Start of Provided data
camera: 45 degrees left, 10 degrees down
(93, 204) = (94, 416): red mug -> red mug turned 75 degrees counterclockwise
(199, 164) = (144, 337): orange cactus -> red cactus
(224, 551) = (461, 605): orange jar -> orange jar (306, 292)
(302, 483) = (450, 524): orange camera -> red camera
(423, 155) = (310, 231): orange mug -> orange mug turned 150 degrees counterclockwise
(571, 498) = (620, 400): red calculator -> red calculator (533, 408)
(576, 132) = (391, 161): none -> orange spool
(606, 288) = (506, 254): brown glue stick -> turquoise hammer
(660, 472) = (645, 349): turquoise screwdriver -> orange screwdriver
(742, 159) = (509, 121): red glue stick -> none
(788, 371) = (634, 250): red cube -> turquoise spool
End of Provided data
▸ **What this task involves**:
Output the records exactly, so that each line matches what was given.

▸ **Task response**:
camera: 45 degrees left, 10 degrees down
(93, 204) = (94, 416): red mug -> red mug turned 75 degrees counterclockwise
(199, 164) = (144, 337): orange cactus -> red cactus
(224, 551) = (461, 605): orange jar -> orange jar (306, 292)
(302, 483) = (450, 524): orange camera -> red camera
(423, 155) = (310, 231): orange mug -> orange mug turned 150 degrees counterclockwise
(571, 498) = (620, 400): red calculator -> red calculator (533, 408)
(576, 132) = (391, 161): none -> orange spool
(606, 288) = (506, 254): brown glue stick -> turquoise hammer
(660, 472) = (645, 349): turquoise screwdriver -> orange screwdriver
(742, 159) = (509, 121): red glue stick -> none
(788, 371) = (634, 250): red cube -> turquoise spool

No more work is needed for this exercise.